Of the records that follow, copy only the lines from the line containing "(574, 331) = (464, 197): none" to the line containing "(199, 503) = (445, 290): red", both included, exactly as written.

▶ _RECORDS FOR THE TASK_:

---*---

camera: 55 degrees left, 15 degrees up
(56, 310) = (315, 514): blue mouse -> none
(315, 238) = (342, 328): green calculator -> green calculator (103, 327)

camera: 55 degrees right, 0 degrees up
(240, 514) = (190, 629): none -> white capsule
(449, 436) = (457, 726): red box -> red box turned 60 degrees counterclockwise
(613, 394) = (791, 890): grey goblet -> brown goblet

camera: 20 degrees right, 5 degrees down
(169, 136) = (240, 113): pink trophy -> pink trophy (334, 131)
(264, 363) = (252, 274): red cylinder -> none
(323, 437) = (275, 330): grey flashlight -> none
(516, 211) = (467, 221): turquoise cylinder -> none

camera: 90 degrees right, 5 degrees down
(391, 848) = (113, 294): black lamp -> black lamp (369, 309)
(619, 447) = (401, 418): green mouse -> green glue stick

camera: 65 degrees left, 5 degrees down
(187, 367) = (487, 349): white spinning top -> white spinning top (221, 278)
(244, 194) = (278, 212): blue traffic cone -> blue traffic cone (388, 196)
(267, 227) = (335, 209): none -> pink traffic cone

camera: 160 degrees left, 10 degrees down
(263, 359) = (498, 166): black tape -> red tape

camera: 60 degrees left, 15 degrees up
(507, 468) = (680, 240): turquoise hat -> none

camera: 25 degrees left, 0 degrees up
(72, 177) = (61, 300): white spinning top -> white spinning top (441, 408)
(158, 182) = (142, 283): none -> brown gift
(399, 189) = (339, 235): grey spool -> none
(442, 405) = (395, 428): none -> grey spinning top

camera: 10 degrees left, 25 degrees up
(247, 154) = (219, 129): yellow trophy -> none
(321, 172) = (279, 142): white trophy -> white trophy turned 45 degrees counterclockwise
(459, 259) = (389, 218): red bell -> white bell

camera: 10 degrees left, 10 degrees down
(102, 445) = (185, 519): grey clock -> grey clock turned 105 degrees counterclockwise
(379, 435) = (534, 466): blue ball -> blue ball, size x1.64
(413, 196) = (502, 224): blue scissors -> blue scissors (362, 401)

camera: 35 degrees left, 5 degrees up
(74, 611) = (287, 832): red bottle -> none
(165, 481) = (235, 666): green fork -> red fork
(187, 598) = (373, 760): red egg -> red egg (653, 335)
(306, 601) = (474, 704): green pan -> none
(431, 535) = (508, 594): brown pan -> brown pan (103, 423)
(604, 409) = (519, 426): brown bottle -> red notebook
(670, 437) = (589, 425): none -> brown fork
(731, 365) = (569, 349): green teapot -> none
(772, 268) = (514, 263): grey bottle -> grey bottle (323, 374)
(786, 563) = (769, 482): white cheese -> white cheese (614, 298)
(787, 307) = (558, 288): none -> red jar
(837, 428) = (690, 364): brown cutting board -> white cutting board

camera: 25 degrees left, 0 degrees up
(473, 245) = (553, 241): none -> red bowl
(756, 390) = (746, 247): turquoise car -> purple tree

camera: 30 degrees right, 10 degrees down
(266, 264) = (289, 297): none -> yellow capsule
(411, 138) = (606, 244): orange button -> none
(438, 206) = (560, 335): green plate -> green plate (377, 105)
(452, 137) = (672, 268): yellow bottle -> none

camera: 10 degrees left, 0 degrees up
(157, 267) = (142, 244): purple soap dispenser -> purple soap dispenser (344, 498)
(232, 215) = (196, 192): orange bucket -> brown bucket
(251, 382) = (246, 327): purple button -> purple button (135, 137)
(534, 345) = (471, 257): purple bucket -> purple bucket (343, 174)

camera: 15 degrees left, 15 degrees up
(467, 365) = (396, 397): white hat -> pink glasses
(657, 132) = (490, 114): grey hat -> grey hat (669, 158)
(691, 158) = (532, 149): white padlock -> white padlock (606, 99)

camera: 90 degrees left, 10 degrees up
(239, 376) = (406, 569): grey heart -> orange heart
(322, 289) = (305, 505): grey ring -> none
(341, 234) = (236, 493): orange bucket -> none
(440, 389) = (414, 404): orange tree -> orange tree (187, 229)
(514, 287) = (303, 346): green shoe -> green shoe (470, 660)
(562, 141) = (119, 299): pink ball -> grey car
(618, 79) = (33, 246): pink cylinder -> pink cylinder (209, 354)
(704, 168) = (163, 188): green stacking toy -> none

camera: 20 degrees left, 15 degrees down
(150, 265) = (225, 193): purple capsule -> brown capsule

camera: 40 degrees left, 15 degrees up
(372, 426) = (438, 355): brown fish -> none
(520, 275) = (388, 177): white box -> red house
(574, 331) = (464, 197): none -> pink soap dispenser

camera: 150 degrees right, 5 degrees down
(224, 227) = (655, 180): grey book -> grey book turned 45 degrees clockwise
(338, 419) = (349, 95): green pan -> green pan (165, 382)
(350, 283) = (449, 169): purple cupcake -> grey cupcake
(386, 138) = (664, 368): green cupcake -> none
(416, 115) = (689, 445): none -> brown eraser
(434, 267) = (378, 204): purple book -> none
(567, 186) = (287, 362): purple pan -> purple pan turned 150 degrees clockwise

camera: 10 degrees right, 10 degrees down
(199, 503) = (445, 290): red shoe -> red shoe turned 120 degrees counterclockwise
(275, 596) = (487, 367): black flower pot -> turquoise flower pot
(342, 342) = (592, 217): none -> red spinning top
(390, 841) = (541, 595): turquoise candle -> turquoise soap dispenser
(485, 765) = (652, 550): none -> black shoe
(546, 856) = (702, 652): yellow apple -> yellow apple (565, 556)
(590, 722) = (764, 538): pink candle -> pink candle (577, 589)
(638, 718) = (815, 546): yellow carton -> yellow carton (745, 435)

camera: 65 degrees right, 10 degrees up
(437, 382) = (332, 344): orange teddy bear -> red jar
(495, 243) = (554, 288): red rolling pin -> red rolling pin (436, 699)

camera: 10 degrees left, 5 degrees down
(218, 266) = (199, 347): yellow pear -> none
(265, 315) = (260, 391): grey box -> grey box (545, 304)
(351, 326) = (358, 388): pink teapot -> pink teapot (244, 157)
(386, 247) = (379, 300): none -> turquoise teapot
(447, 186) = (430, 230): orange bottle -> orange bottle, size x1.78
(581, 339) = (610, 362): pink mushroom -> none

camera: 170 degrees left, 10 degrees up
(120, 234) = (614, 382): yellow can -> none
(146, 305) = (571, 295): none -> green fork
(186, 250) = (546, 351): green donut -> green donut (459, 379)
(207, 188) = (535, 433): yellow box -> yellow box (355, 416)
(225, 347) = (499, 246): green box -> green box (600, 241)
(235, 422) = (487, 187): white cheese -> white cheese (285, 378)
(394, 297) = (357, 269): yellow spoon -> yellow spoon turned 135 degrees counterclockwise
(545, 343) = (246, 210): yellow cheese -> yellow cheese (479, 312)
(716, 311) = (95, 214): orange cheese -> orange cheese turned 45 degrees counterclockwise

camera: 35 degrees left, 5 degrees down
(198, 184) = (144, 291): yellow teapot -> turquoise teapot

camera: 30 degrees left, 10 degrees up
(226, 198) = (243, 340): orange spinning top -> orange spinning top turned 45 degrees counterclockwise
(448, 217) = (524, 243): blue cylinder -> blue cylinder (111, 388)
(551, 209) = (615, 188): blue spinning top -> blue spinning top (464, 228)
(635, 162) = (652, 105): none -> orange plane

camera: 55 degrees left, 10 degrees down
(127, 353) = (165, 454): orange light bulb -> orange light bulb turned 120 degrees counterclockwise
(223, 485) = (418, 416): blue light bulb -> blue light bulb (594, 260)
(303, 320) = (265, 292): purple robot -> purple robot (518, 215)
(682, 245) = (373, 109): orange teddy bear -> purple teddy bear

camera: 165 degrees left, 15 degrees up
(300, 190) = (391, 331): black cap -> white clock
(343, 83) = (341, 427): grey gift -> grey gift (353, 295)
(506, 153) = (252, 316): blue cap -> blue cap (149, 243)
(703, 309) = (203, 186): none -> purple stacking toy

---*---

▶ _SOLUTION TO THE EXERCISE_:
(574, 331) = (464, 197): none -> pink soap dispenser

camera: 150 degrees right, 5 degrees down
(224, 227) = (655, 180): grey book -> grey book turned 45 degrees clockwise
(338, 419) = (349, 95): green pan -> green pan (165, 382)
(350, 283) = (449, 169): purple cupcake -> grey cupcake
(386, 138) = (664, 368): green cupcake -> none
(416, 115) = (689, 445): none -> brown eraser
(434, 267) = (378, 204): purple book -> none
(567, 186) = (287, 362): purple pan -> purple pan turned 150 degrees clockwise

camera: 10 degrees right, 10 degrees down
(199, 503) = (445, 290): red shoe -> red shoe turned 120 degrees counterclockwise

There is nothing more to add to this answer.